> [Data for analysis]:
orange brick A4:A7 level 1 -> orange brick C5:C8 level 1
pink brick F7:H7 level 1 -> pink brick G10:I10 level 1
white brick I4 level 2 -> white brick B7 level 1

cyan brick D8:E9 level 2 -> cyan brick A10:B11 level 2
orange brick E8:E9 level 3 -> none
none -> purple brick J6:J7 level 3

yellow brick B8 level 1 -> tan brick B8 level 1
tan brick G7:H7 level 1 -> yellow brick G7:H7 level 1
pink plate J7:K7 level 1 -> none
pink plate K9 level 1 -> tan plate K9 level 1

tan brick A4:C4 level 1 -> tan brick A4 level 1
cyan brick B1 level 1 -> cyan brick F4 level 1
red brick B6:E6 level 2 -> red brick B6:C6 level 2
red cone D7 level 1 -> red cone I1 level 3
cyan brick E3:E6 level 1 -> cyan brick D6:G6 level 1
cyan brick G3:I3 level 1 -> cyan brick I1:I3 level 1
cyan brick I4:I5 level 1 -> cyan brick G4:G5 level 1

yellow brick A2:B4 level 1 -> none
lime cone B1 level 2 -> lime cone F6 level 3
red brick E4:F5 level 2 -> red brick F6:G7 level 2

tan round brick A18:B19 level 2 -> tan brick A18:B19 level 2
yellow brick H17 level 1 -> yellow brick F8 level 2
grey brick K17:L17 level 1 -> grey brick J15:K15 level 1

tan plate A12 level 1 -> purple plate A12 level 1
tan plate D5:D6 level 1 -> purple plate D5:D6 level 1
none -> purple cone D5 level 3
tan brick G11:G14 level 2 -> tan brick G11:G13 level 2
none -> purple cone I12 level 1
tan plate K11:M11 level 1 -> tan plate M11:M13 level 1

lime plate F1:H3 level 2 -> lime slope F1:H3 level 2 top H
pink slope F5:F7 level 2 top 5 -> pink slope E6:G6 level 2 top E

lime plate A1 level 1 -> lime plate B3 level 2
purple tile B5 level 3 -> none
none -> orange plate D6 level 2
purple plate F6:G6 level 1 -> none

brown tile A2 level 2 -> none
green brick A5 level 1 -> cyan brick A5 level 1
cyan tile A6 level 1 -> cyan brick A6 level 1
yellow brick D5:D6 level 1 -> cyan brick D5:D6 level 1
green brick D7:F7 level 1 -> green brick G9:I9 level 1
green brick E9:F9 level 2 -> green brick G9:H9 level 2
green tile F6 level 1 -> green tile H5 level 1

> [Assignment]:
The expected answer is an exact copy of the lines above, beginning at the line with "lime cone B1 level 2 -> lime cone F6 level 3" and ending at the line with "none -> purple cone I12 level 1", with both ends in.

> [Solution for this exercise]:
lime cone B1 level 2 -> lime cone F6 level 3
red brick E4:F5 level 2 -> red brick F6:G7 level 2

tan round brick A18:B19 level 2 -> tan brick A18:B19 level 2
yellow brick H17 level 1 -> yellow brick F8 level 2
grey brick K17:L17 level 1 -> grey brick J15:K15 level 1

tan plate A12 level 1 -> purple plate A12 level 1
tan plate D5:D6 level 1 -> purple plate D5:D6 level 1
none -> purple cone D5 level 3
tan brick G11:G14 level 2 -> tan brick G11:G13 level 2
none -> purple cone I12 level 1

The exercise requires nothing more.